◆ **Problem**
From the line containing "IC1 pin Q5: SIG12 -> none" down to the line containing "R8: 2.2k (IC1/Q0, SIG2)" in the records below, reproduce every line exactly, ends included, and omit all others.

◆ **Records for the exercise**

*** Begin section ***

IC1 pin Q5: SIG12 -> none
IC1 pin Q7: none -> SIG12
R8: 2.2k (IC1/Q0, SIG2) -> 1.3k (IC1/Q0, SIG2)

*** End section ***
*** Begin section ***

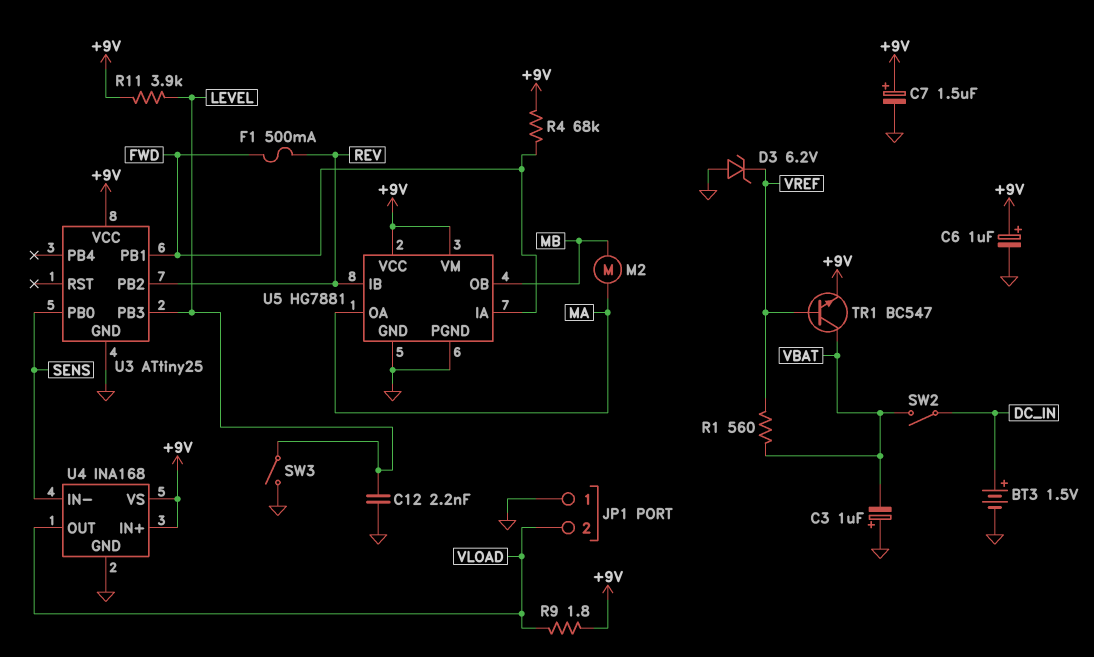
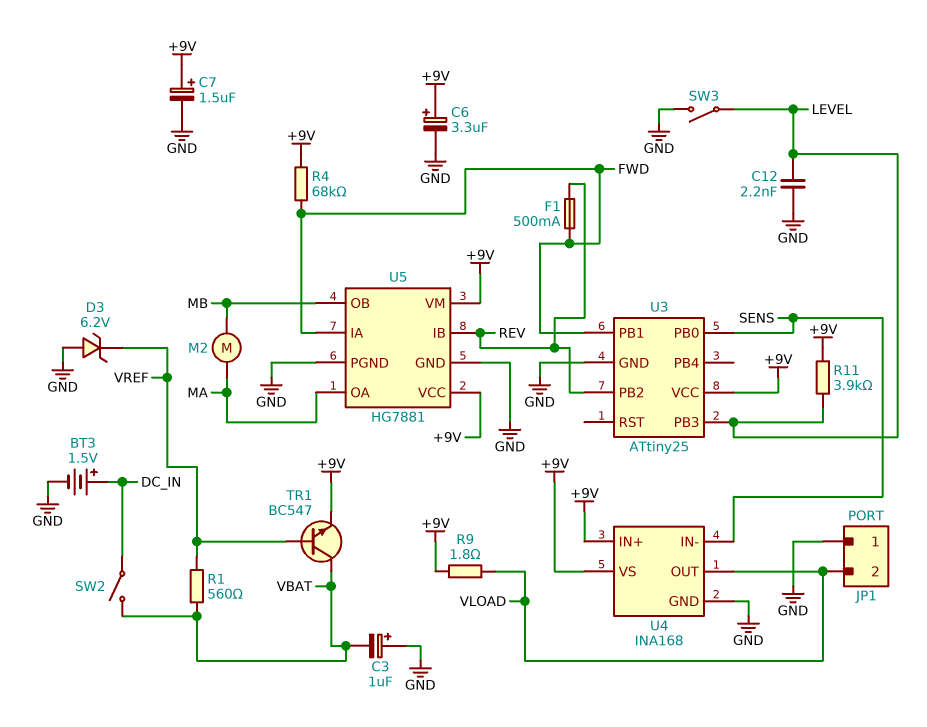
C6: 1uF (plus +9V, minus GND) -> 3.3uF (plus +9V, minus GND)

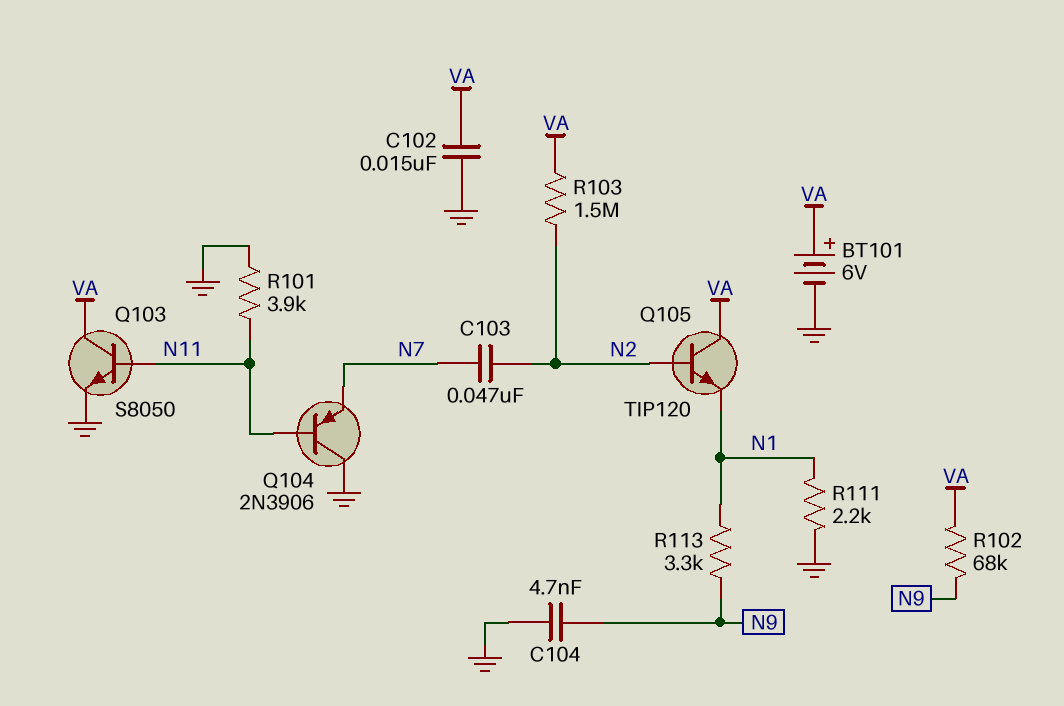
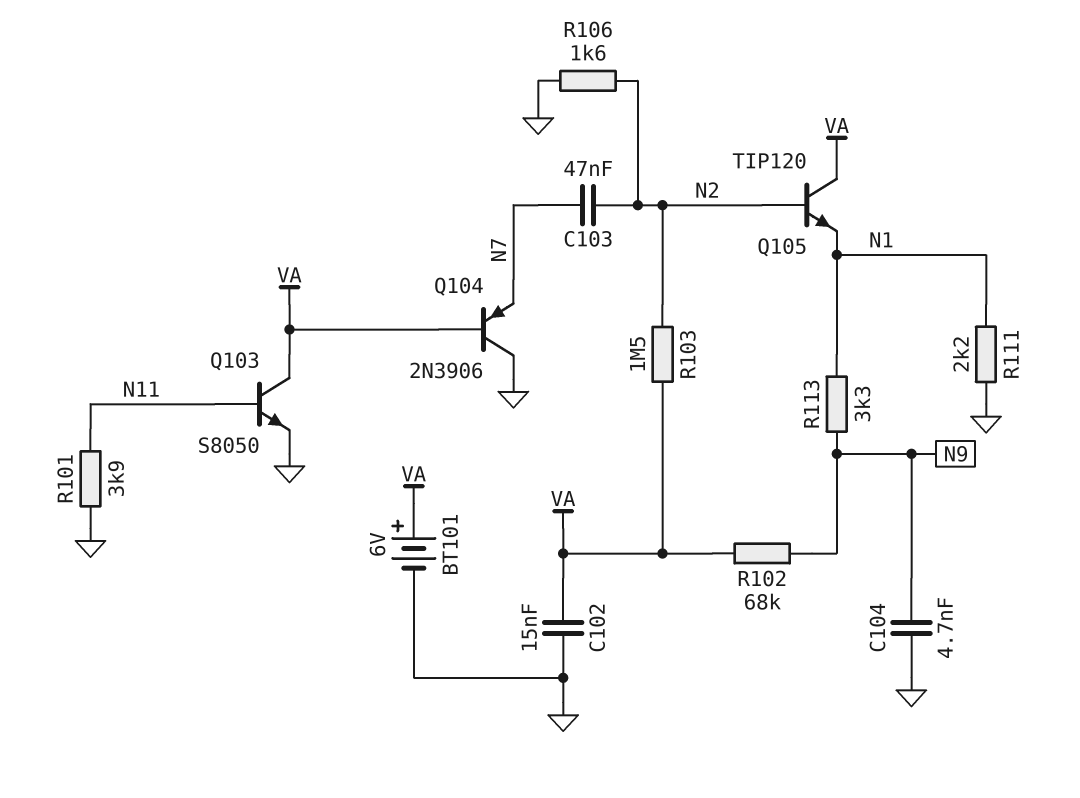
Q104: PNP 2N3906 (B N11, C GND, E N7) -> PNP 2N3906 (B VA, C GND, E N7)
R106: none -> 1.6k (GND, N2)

*** End section ***
*** Begin section ***

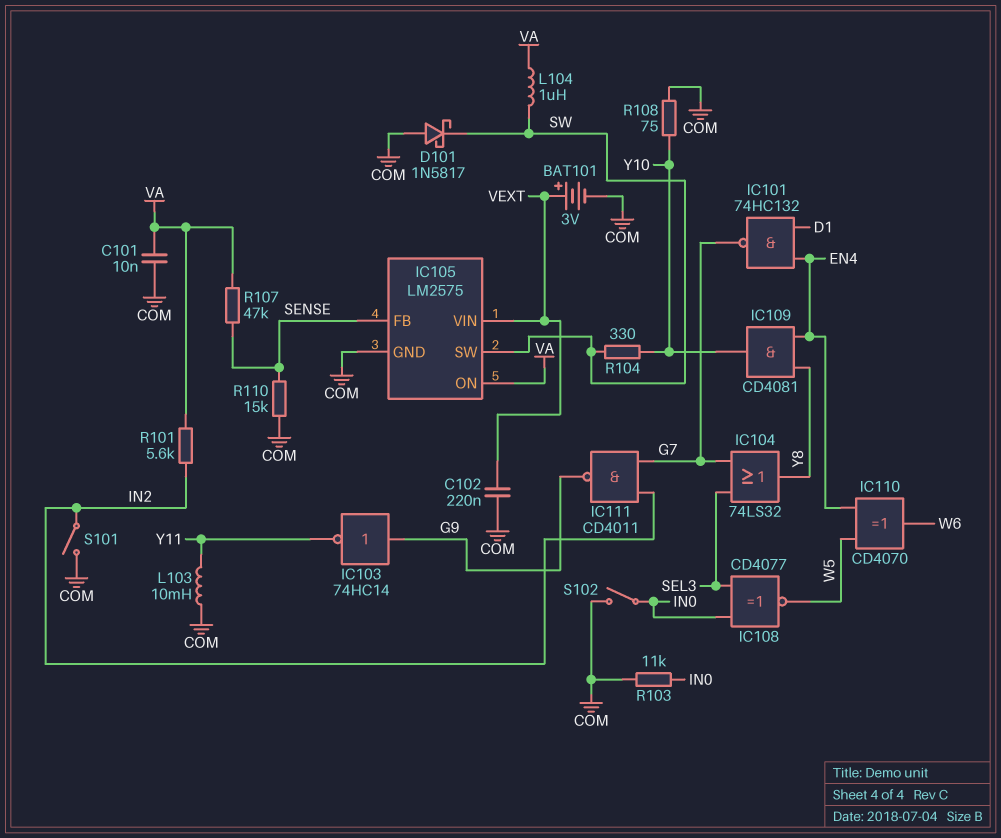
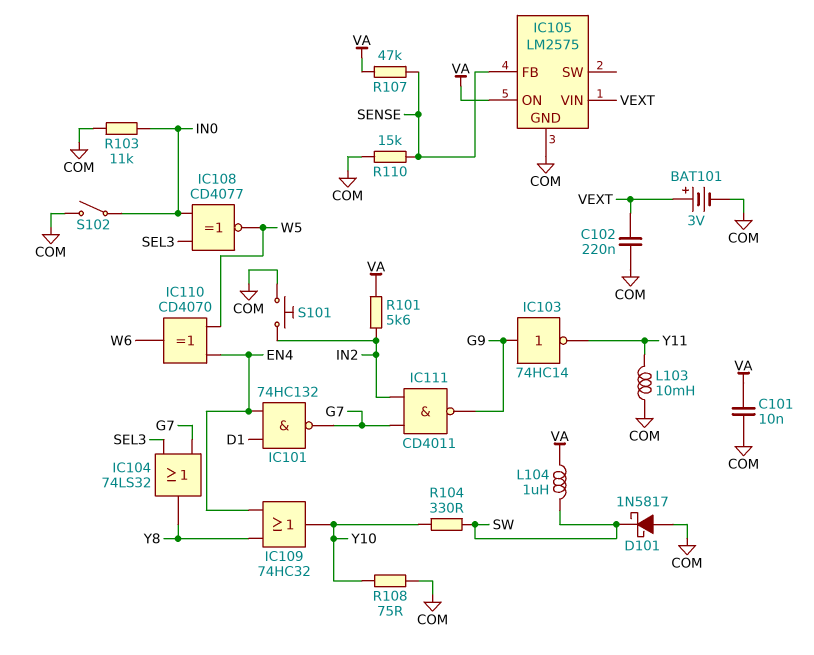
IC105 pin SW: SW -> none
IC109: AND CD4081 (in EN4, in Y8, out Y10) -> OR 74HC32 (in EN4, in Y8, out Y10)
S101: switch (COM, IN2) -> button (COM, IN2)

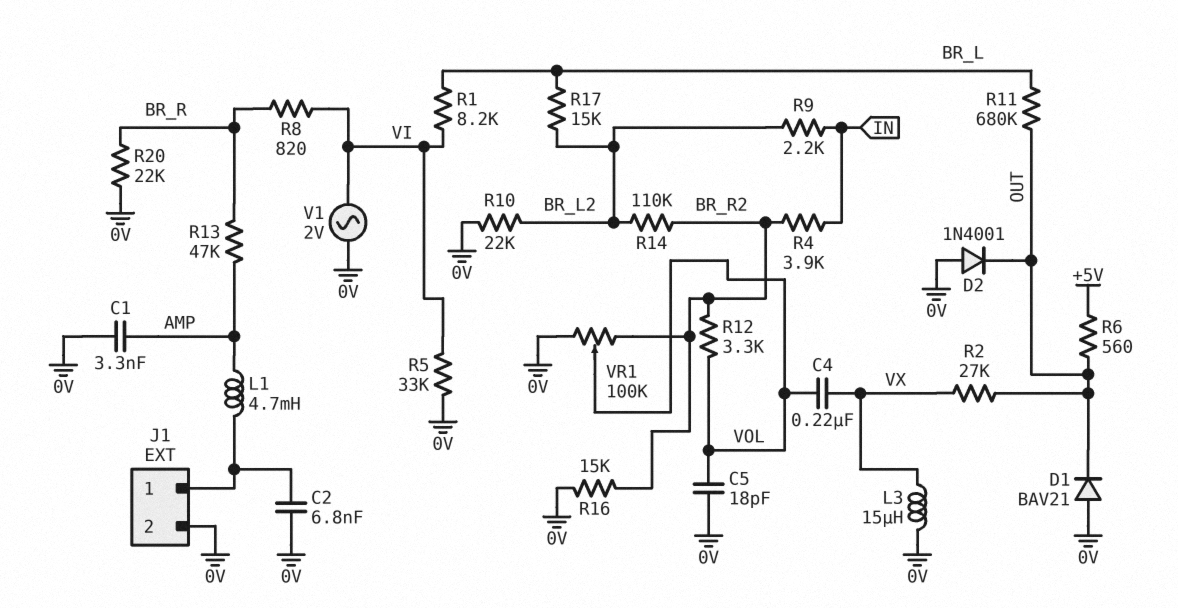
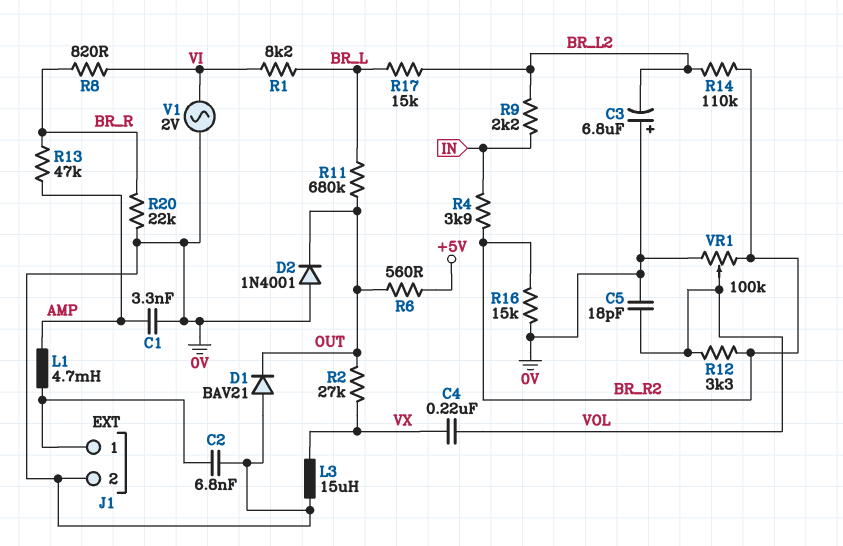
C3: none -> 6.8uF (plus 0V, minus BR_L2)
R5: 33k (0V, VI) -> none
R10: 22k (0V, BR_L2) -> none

*** End section ***

◆ **Solution to the exercise**
IC1 pin Q5: SIG12 -> none
IC1 pin Q7: none -> SIG12
R8: 2.2k (IC1/Q0, SIG2) -> 1.3k (IC1/Q0, SIG2)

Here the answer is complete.